About this task:
Can the data below be set down again exactly, line for line?

Record extracts:
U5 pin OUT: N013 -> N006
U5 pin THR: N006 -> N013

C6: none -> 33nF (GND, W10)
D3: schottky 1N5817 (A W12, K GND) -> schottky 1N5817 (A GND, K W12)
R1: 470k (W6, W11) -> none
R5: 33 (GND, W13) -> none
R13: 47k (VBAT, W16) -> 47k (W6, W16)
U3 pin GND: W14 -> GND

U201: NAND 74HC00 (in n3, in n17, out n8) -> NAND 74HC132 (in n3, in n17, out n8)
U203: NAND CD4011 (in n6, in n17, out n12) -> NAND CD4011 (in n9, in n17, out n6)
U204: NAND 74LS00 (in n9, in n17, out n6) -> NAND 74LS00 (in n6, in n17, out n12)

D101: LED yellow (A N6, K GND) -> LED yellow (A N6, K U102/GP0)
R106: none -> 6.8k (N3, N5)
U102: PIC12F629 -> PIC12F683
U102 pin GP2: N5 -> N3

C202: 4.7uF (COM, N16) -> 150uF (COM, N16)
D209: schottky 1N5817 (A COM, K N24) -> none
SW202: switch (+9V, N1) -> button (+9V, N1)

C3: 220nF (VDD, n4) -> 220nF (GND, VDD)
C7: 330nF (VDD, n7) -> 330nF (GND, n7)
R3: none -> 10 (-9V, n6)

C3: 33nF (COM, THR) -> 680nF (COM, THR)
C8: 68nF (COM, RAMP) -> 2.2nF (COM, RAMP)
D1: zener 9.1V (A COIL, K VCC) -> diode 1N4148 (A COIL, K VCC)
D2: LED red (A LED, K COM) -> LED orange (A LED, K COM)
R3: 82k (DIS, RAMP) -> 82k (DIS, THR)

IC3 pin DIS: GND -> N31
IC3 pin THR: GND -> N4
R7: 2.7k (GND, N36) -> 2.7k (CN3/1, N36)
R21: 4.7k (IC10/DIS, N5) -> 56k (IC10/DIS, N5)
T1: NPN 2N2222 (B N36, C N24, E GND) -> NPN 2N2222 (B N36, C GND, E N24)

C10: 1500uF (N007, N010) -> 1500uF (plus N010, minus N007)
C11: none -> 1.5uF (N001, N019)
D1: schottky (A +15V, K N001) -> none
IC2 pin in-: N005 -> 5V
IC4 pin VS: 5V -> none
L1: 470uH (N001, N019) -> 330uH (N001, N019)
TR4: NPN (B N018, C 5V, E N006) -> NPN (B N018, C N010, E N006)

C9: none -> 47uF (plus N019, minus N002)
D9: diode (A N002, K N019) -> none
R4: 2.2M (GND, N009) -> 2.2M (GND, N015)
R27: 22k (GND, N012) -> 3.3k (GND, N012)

Response to the exercise:
U5 pin OUT: N013 -> N006
U5 pin THR: N006 -> N013

C6: none -> 33nF (GND, W10)
D3: schottky 1N5817 (A W12, K GND) -> schottky 1N5817 (A GND, K W12)
R1: 470k (W6, W11) -> none
R5: 33 (GND, W13) -> none
R13: 47k (VBAT, W16) -> 47k (W6, W16)
U3 pin GND: W14 -> GND

U201: NAND 74HC00 (in n3, in n17, out n8) -> NAND 74HC132 (in n3, in n17, out n8)
U203: NAND CD4011 (in n6, in n17, out n12) -> NAND CD4011 (in n9, in n17, out n6)
U204: NAND 74LS00 (in n9, in n17, out n6) -> NAND 74LS00 (in n6, in n17, out n12)

D101: LED yellow (A N6, K GND) -> LED yellow (A N6, K U102/GP0)
R106: none -> 6.8k (N3, N5)
U102: PIC12F629 -> PIC12F683
U102 pin GP2: N5 -> N3

C202: 4.7uF (COM, N16) -> 150uF (COM, N16)
D209: schottky 1N5817 (A COM, K N24) -> none
SW202: switch (+9V, N1) -> button (+9V, N1)

C3: 220nF (VDD, n4) -> 220nF (GND, VDD)
C7: 330nF (VDD, n7) -> 330nF (GND, n7)
R3: none -> 10 (-9V, n6)

C3: 33nF (COM, THR) -> 680nF (COM, THR)
C8: 68nF (COM, RAMP) -> 2.2nF (COM, RAMP)
D1: zener 9.1V (A COIL, K VCC) -> diode 1N4148 (A COIL, K VCC)
D2: LED red (A LED, K COM) -> LED orange (A LED, K COM)
R3: 82k (DIS, RAMP) -> 82k (DIS, THR)

IC3 pin DIS: GND -> N31
IC3 pin THR: GND -> N4
R7: 2.7k (GND, N36) -> 2.7k (CN3/1, N36)
R21: 4.7k (IC10/DIS, N5) -> 56k (IC10/DIS, N5)
T1: NPN 2N2222 (B N36, C N24, E GND) -> NPN 2N2222 (B N36, C GND, E N24)

C10: 1500uF (N007, N010) -> 1500uF (plus N010, minus N007)
C11: none -> 1.5uF (N001, N019)
D1: schottky (A +15V, K N001) -> none
IC2 pin in-: N005 -> 5V
IC4 pin VS: 5V -> none
L1: 470uH (N001, N019) -> 330uH (N001, N019)
TR4: NPN (B N018, C 5V, E N006) -> NPN (B N018, C N010, E N006)

C9: none -> 47uF (plus N019, minus N002)
D9: diode (A N002, K N019) -> none
R4: 2.2M (GND, N009) -> 2.2M (GND, N015)
R27: 22k (GND, N012) -> 3.3k (GND, N012)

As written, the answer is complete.